▸ **DATASET**:

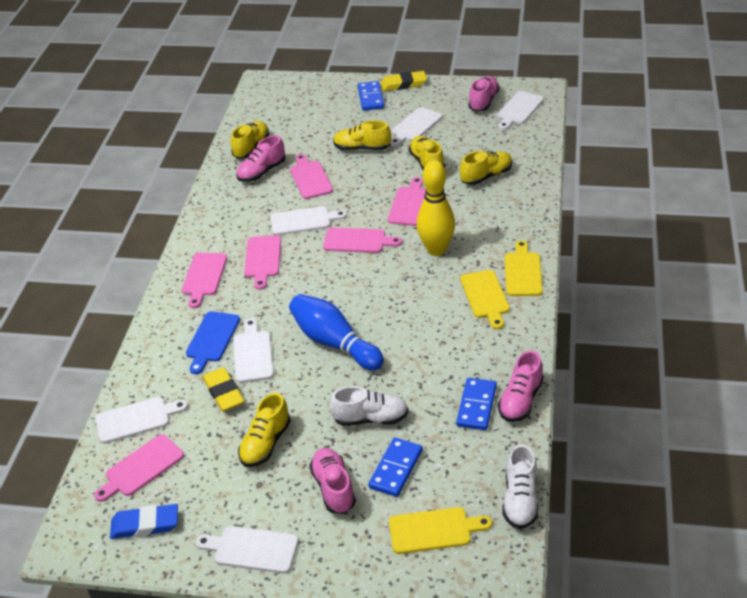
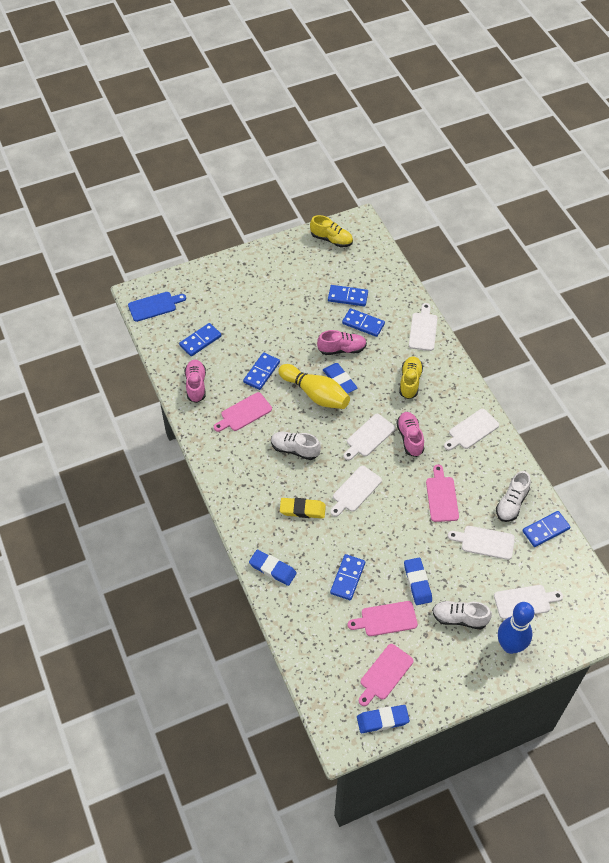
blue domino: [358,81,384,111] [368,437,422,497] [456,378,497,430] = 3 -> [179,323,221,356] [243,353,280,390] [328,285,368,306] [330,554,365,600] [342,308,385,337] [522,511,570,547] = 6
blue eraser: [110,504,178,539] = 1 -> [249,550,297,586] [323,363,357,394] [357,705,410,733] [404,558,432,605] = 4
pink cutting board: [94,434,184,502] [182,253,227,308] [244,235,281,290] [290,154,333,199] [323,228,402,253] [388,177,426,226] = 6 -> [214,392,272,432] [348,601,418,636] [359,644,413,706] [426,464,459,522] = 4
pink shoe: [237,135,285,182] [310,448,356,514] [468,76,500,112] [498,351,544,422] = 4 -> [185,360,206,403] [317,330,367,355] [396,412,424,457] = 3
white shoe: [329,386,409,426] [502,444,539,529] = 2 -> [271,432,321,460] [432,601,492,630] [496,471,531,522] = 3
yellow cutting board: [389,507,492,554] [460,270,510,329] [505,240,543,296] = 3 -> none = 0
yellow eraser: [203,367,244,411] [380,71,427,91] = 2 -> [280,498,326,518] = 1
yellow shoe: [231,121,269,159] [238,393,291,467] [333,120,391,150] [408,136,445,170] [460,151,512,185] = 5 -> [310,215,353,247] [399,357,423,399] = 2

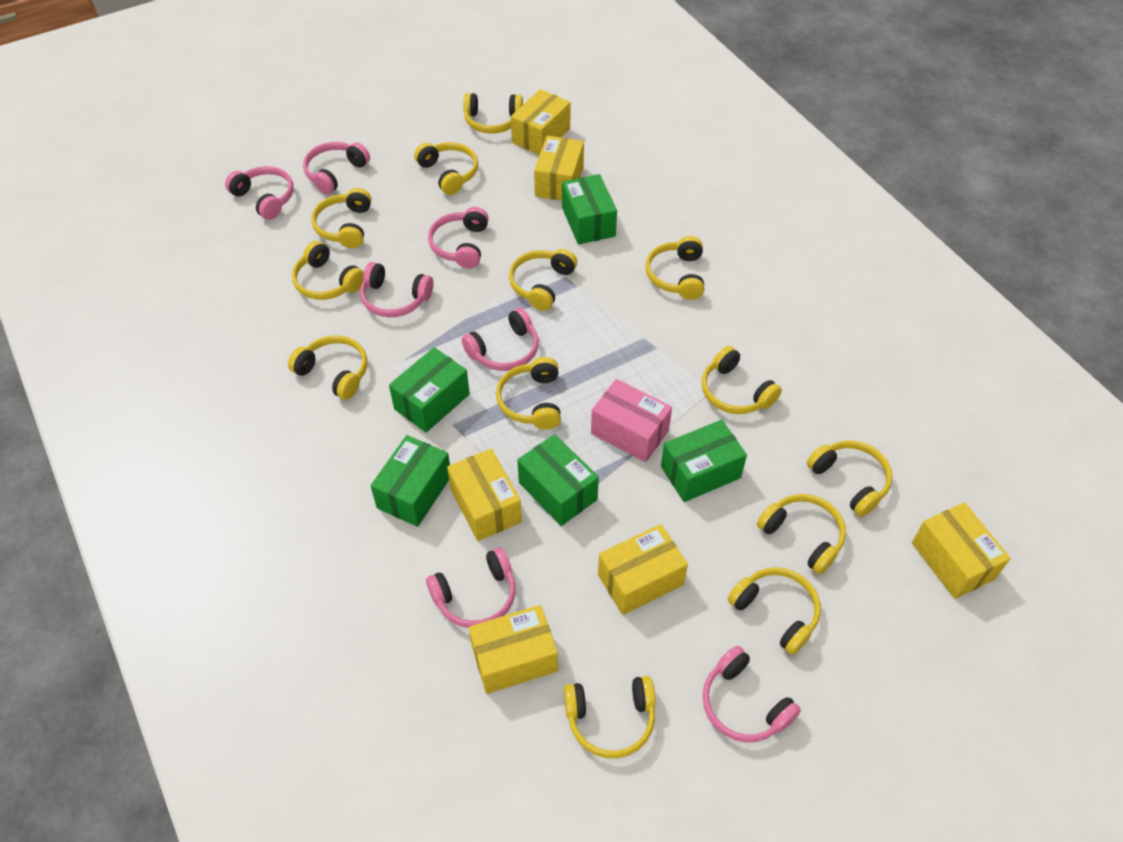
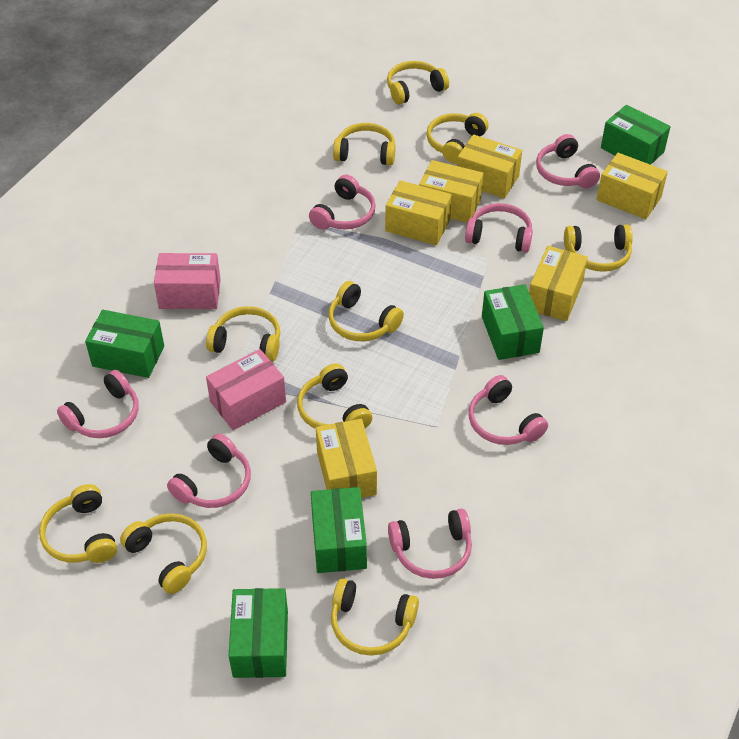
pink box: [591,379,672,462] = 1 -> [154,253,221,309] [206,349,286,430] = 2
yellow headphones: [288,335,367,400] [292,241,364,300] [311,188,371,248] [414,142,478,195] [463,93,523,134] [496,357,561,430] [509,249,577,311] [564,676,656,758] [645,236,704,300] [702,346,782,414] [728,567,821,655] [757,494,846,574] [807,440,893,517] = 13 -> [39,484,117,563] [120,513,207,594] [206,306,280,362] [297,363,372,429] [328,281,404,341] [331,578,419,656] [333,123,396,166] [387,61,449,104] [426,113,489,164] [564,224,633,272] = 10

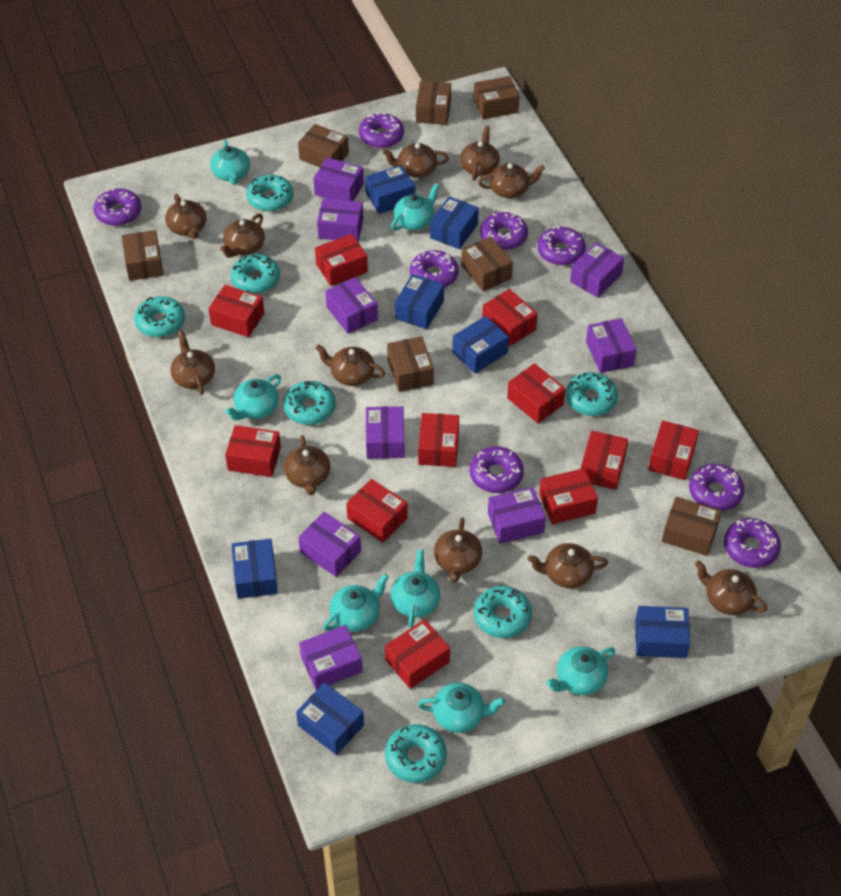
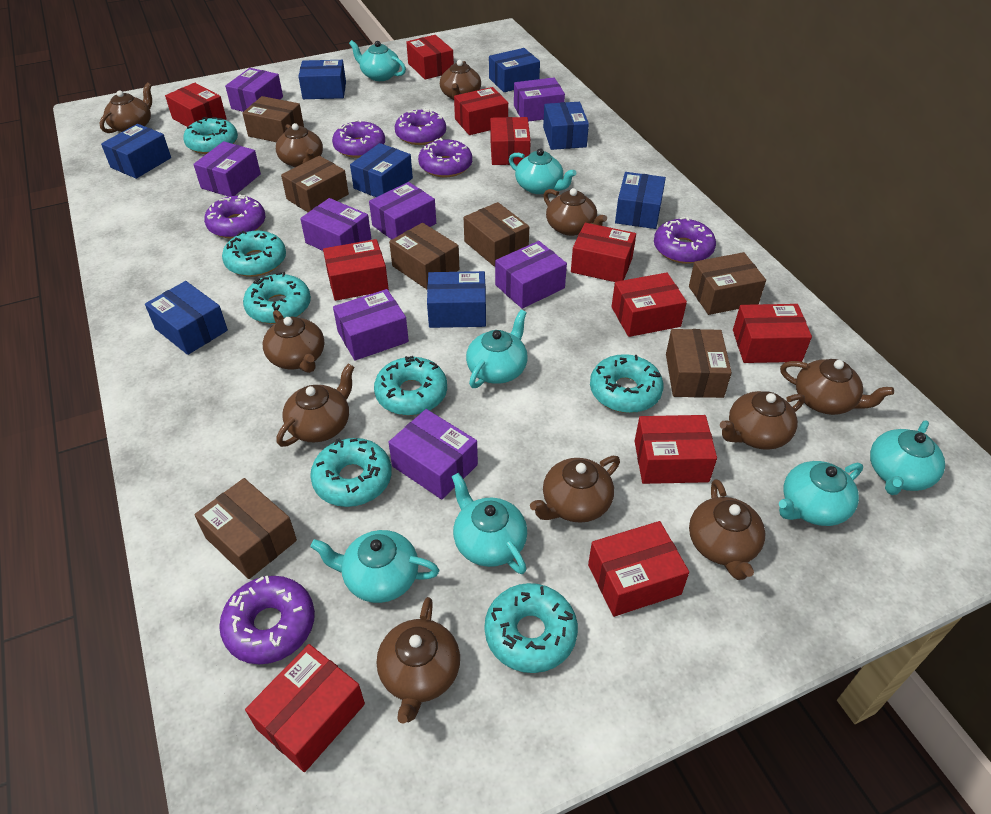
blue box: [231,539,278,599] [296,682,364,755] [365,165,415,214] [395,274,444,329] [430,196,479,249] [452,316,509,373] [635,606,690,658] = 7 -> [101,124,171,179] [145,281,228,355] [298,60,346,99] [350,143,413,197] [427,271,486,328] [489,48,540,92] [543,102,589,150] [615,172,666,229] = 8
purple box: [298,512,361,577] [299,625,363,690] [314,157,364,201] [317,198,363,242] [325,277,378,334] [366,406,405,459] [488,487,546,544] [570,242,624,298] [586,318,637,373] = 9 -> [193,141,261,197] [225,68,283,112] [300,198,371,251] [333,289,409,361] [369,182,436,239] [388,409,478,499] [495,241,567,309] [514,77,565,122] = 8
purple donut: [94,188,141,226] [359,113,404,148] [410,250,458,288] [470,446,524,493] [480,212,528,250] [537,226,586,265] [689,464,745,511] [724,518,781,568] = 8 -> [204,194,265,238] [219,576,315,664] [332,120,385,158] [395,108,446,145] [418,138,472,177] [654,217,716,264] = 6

▸ **THE PROBLEM**: Keep every word of the lines above unchanged in the copy, and omit the pictures.

▸ **FINISHED TASK**:
blue domino: [358,81,384,111] [368,437,422,497] [456,378,497,430] = 3 -> [179,323,221,356] [243,353,280,390] [328,285,368,306] [330,554,365,600] [342,308,385,337] [522,511,570,547] = 6
blue eraser: [110,504,178,539] = 1 -> [249,550,297,586] [323,363,357,394] [357,705,410,733] [404,558,432,605] = 4
pink cutting board: [94,434,184,502] [182,253,227,308] [244,235,281,290] [290,154,333,199] [323,228,402,253] [388,177,426,226] = 6 -> [214,392,272,432] [348,601,418,636] [359,644,413,706] [426,464,459,522] = 4
pink shoe: [237,135,285,182] [310,448,356,514] [468,76,500,112] [498,351,544,422] = 4 -> [185,360,206,403] [317,330,367,355] [396,412,424,457] = 3
white shoe: [329,386,409,426] [502,444,539,529] = 2 -> [271,432,321,460] [432,601,492,630] [496,471,531,522] = 3
yellow cutting board: [389,507,492,554] [460,270,510,329] [505,240,543,296] = 3 -> none = 0
yellow eraser: [203,367,244,411] [380,71,427,91] = 2 -> [280,498,326,518] = 1
yellow shoe: [231,121,269,159] [238,393,291,467] [333,120,391,150] [408,136,445,170] [460,151,512,185] = 5 -> [310,215,353,247] [399,357,423,399] = 2

pink box: [591,379,672,462] = 1 -> [154,253,221,309] [206,349,286,430] = 2
yellow headphones: [288,335,367,400] [292,241,364,300] [311,188,371,248] [414,142,478,195] [463,93,523,134] [496,357,561,430] [509,249,577,311] [564,676,656,758] [645,236,704,300] [702,346,782,414] [728,567,821,655] [757,494,846,574] [807,440,893,517] = 13 -> [39,484,117,563] [120,513,207,594] [206,306,280,362] [297,363,372,429] [328,281,404,341] [331,578,419,656] [333,123,396,166] [387,61,449,104] [426,113,489,164] [564,224,633,272] = 10

blue box: [231,539,278,599] [296,682,364,755] [365,165,415,214] [395,274,444,329] [430,196,479,249] [452,316,509,373] [635,606,690,658] = 7 -> [101,124,171,179] [145,281,228,355] [298,60,346,99] [350,143,413,197] [427,271,486,328] [489,48,540,92] [543,102,589,150] [615,172,666,229] = 8
purple box: [298,512,361,577] [299,625,363,690] [314,157,364,201] [317,198,363,242] [325,277,378,334] [366,406,405,459] [488,487,546,544] [570,242,624,298] [586,318,637,373] = 9 -> [193,141,261,197] [225,68,283,112] [300,198,371,251] [333,289,409,361] [369,182,436,239] [388,409,478,499] [495,241,567,309] [514,77,565,122] = 8
purple donut: [94,188,141,226] [359,113,404,148] [410,250,458,288] [470,446,524,493] [480,212,528,250] [537,226,586,265] [689,464,745,511] [724,518,781,568] = 8 -> [204,194,265,238] [219,576,315,664] [332,120,385,158] [395,108,446,145] [418,138,472,177] [654,217,716,264] = 6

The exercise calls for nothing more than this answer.